* [DIRECTIONS]: Every line below that includes "green" counts toward the total. Report that total alone.

Object displacement listings:
BEGIN
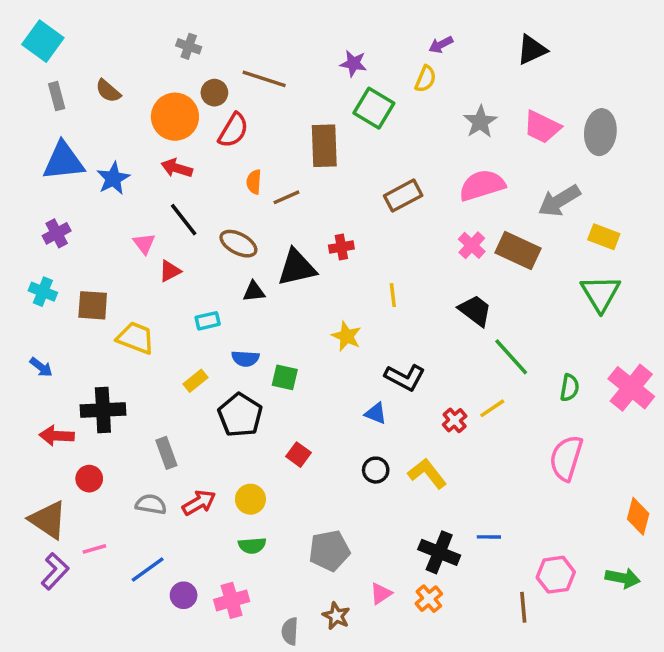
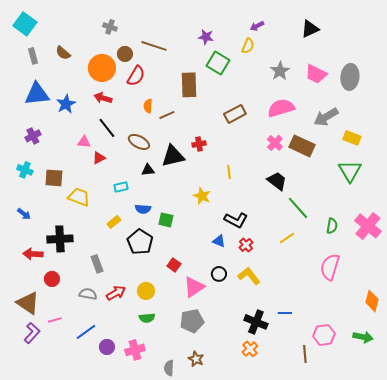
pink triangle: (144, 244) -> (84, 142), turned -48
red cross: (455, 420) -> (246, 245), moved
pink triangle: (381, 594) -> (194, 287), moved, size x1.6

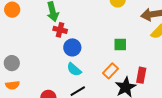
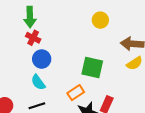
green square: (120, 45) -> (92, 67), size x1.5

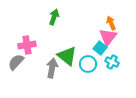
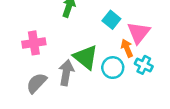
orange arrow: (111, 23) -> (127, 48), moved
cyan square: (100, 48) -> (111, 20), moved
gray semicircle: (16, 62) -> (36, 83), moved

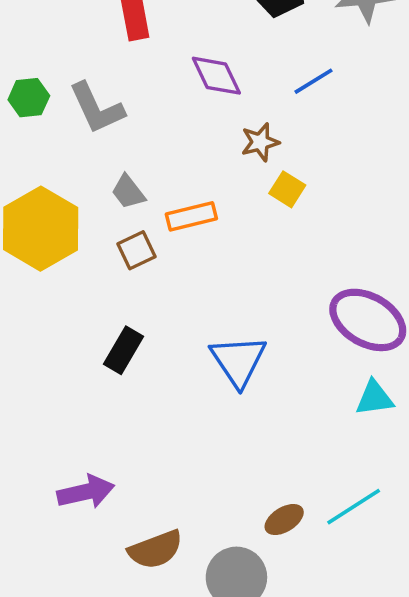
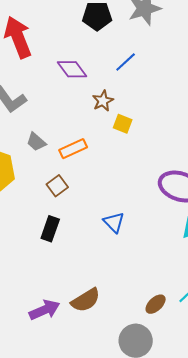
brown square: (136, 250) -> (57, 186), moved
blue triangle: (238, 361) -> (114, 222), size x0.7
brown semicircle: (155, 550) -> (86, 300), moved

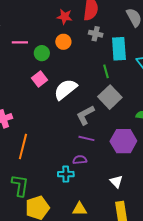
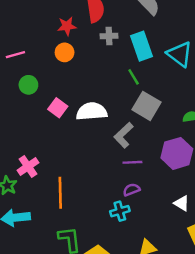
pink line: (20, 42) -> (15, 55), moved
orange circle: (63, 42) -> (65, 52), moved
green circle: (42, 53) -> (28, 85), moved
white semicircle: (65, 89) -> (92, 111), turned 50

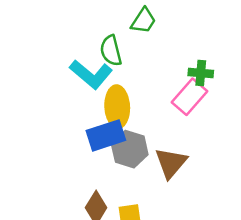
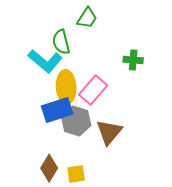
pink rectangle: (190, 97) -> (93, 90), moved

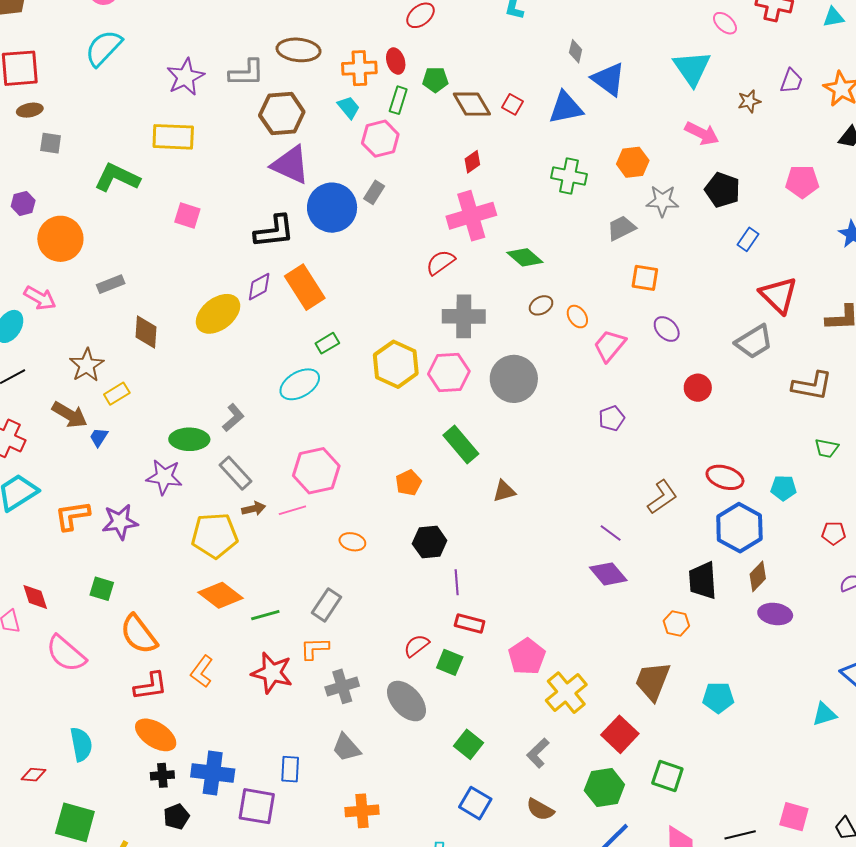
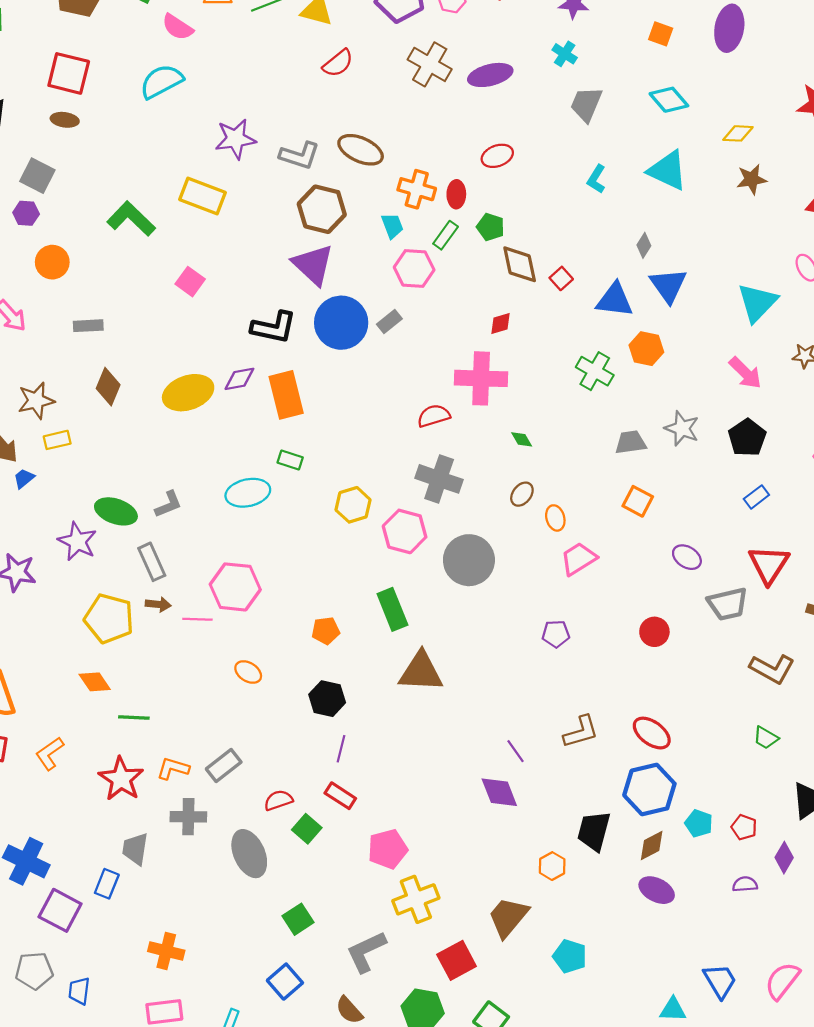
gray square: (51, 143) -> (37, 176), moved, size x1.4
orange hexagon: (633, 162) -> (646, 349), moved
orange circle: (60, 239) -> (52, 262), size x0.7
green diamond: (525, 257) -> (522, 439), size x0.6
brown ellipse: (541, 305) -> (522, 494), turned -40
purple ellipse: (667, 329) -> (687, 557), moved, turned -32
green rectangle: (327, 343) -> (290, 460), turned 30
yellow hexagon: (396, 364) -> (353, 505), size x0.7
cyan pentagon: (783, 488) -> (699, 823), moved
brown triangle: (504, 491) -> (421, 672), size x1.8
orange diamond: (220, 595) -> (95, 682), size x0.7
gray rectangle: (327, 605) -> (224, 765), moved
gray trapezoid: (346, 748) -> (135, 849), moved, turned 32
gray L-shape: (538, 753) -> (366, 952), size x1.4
END
BEGIN
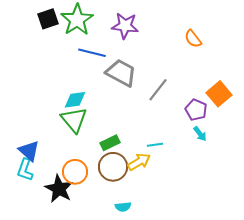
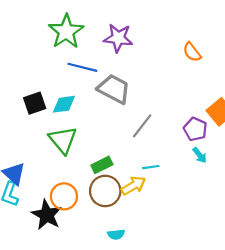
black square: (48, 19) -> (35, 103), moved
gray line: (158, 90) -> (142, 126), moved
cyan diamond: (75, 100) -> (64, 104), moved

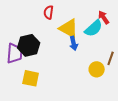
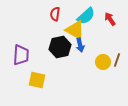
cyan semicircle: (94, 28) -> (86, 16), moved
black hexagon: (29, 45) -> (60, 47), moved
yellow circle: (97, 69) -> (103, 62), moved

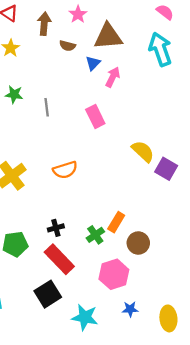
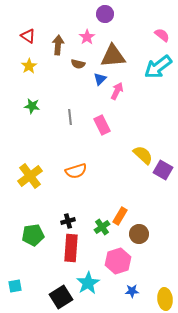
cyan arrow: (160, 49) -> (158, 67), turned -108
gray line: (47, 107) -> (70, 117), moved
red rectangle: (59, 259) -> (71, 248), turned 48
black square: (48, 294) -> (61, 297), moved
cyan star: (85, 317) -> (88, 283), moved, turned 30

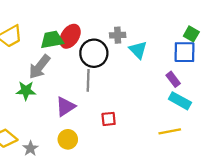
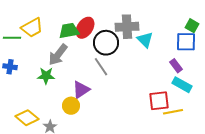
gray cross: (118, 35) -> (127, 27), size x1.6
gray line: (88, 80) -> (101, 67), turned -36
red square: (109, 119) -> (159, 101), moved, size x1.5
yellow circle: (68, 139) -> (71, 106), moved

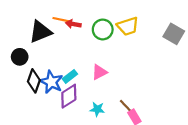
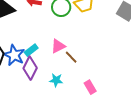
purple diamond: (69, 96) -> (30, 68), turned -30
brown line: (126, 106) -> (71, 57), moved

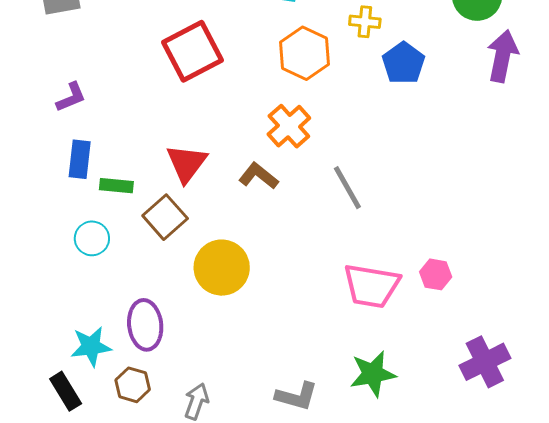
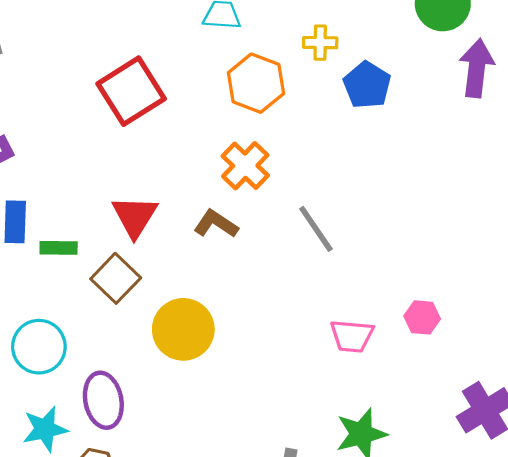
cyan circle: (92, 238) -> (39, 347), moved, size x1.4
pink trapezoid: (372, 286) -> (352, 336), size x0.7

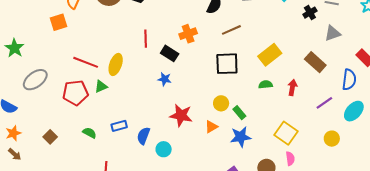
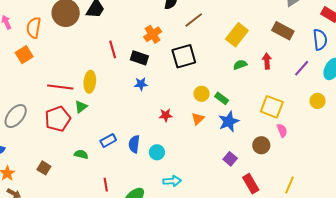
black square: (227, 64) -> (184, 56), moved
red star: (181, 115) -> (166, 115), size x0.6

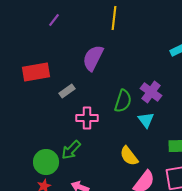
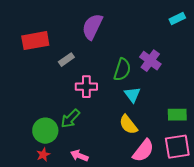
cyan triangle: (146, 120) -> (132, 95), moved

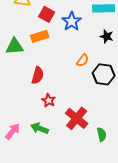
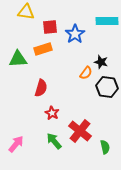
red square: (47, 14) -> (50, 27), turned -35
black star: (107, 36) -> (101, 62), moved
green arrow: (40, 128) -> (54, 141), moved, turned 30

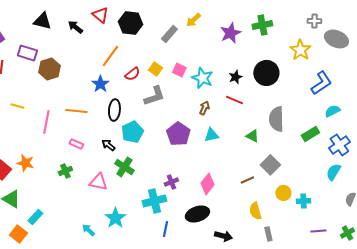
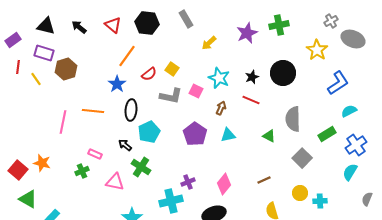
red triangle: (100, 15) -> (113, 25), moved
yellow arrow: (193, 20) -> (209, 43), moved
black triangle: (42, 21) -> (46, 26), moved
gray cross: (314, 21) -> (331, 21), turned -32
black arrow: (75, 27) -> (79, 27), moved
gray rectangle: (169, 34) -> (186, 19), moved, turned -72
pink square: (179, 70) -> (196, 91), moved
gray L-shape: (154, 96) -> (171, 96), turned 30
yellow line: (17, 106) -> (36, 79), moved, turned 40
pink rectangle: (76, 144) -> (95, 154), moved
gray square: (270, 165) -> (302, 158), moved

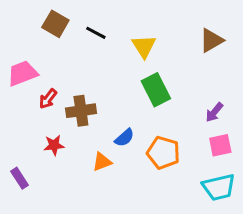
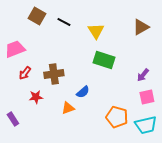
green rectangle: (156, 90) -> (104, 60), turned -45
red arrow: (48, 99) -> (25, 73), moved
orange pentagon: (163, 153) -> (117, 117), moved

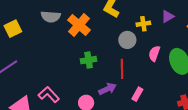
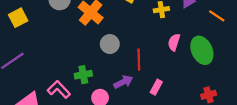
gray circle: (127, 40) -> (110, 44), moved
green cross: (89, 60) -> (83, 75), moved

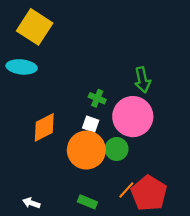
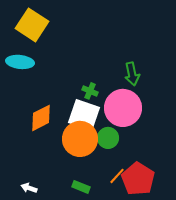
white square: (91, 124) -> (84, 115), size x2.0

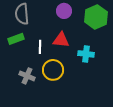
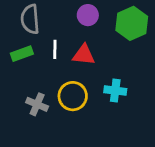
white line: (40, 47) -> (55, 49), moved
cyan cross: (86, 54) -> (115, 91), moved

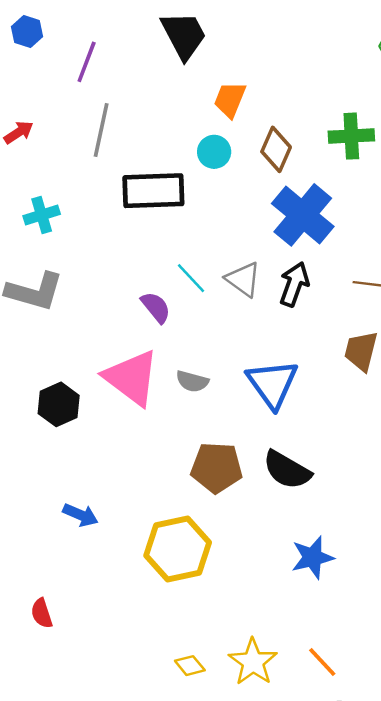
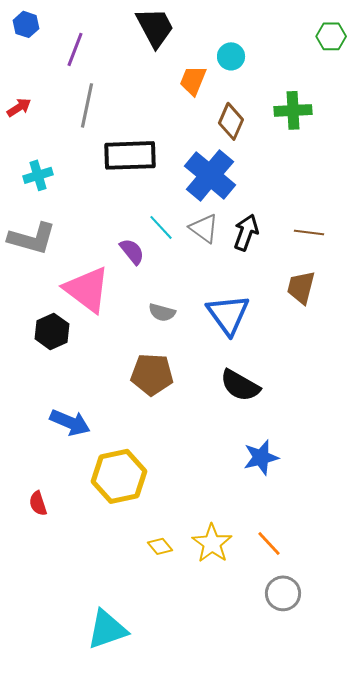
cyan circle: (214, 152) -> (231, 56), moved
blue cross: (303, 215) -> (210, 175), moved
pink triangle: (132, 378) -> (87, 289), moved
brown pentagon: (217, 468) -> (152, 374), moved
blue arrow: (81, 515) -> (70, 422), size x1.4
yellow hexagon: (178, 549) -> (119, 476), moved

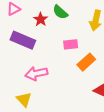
END
BEGIN
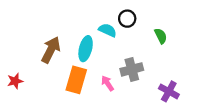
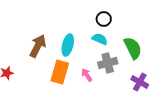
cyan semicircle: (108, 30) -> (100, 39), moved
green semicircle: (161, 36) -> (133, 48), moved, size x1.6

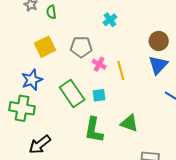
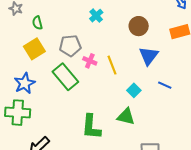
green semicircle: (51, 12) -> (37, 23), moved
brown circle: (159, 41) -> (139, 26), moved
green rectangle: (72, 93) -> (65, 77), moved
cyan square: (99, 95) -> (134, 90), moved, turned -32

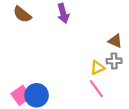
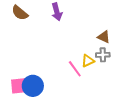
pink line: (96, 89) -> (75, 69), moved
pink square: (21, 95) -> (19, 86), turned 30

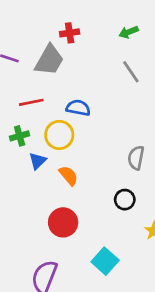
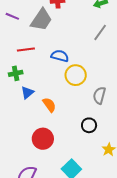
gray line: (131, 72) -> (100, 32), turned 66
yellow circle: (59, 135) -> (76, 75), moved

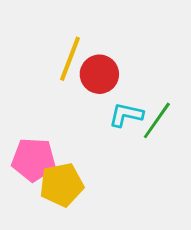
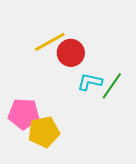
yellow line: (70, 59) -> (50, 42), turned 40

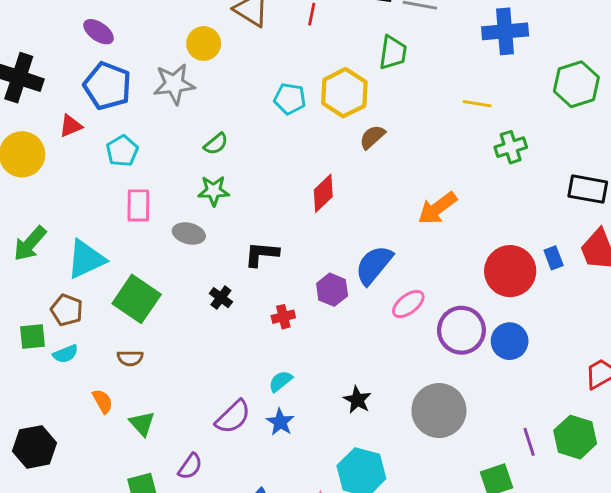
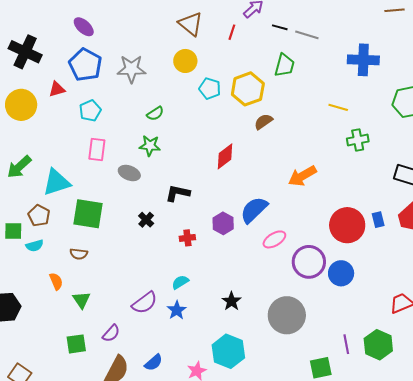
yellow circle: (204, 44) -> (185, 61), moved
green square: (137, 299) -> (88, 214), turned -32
END
* [SOLUTION TO THIS TASK]: 11